Update the rows below by replacing "teal sweater" with "green sweater" wherever it appears, keeping all other text unchanged. Omit the pictures from your answer.

------------------------------------------------------------

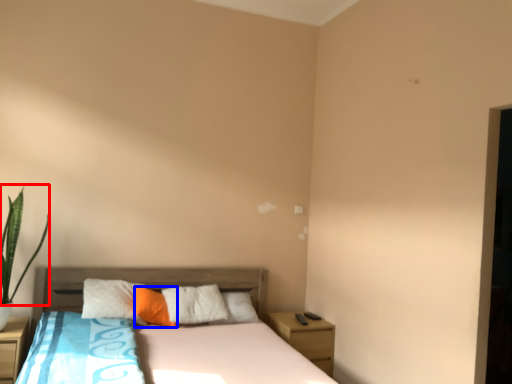
Question: Which of the following is the closest to the observer, plant (highlighted by a red box) or pillow (highlighted by a blue box)?

Choices:
 (A) plant
 (B) pillow

Answer: (A)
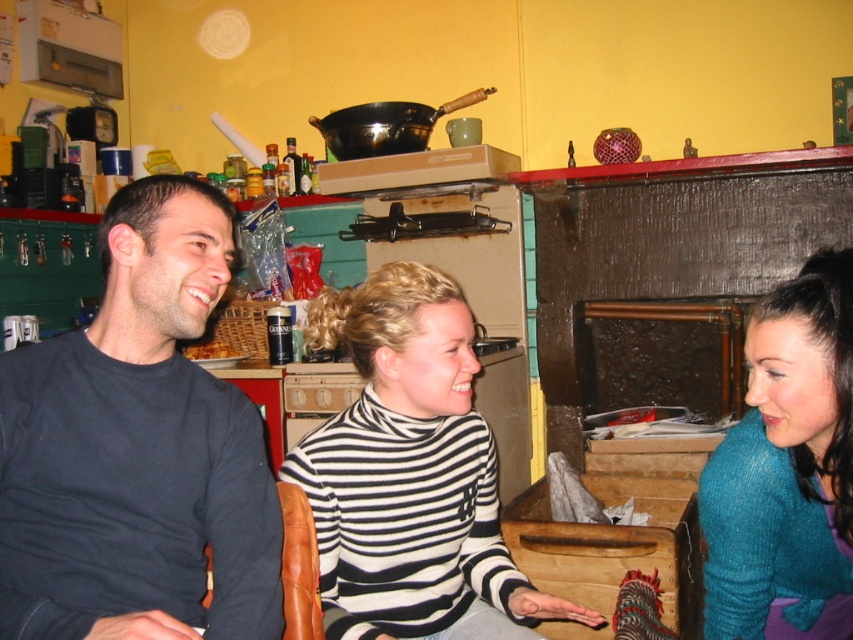
Is black cotton shirt at left below brown crumbly bread at left?

Indeed, black cotton shirt at left is positioned under brown crumbly bread at left.

Does black cotton shirt at left have a greater height compared to brown crumbly bread at left?

Yes, black cotton shirt at left is taller than brown crumbly bread at left.

Where is `black cotton shirt at left`? black cotton shirt at left is located at coordinates (137, 449).

Where is `black cotton shirt at left`? This screenshot has height=640, width=853. black cotton shirt at left is located at coordinates (137, 449).

Between black and white striped sweater at center and teal sweater at right, which one has more height?

With more height is black and white striped sweater at center.

Between black and white striped sweater at center and teal sweater at right, which one appears on the left side from the viewer's perspective?

Positioned to the left is black and white striped sweater at center.

Which is behind, point (456, 396) or point (698, 493)?

The point (698, 493) is more distant.

Locate an element on the screen. The height and width of the screenshot is (640, 853). black and white striped sweater at center is located at coordinates (410, 474).

Is black cotton shirt at left bigger than black and white striped sweater at center?

Actually, black cotton shirt at left might be smaller than black and white striped sweater at center.

Between black cotton shirt at left and black and white striped sweater at center, which one appears on the right side from the viewer's perspective?

Positioned to the right is black and white striped sweater at center.

Locate an element on the screen. The image size is (853, 640). black cotton shirt at left is located at coordinates (137, 449).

------------------------------------------------------------

▶ Solution to the problem:
Question: Which of the following is the closest to the observer, plant (highlighted by a red box) or pillow (highlighted by a blue box)?

Choices:
 (A) plant
 (B) pillow

Answer: (A)
Is black cotton shirt at left below brown crumbly bread at left?

Indeed, black cotton shirt at left is positioned under brown crumbly bread at left.

Does black cotton shirt at left have a greater height compared to brown crumbly bread at left?

Yes, black cotton shirt at left is taller than brown crumbly bread at left.

Where is `black cotton shirt at left`? black cotton shirt at left is located at coordinates (137, 449).

Where is `black cotton shirt at left`? This screenshot has height=640, width=853. black cotton shirt at left is located at coordinates (137, 449).

Between black and white striped sweater at center and green sweater at right, which one has more height?

With more height is black and white striped sweater at center.

Between black and white striped sweater at center and green sweater at right, which one appears on the left side from the viewer's perspective?

Positioned to the left is black and white striped sweater at center.

Which is behind, point (456, 396) or point (698, 493)?

The point (698, 493) is more distant.

Locate an element on the screen. The height and width of the screenshot is (640, 853). black and white striped sweater at center is located at coordinates (410, 474).

Is black cotton shirt at left bigger than black and white striped sweater at center?

Actually, black cotton shirt at left might be smaller than black and white striped sweater at center.

Between black cotton shirt at left and black and white striped sweater at center, which one appears on the right side from the viewer's perspective?

Positioned to the right is black and white striped sweater at center.

Locate an element on the screen. The image size is (853, 640). black cotton shirt at left is located at coordinates (137, 449).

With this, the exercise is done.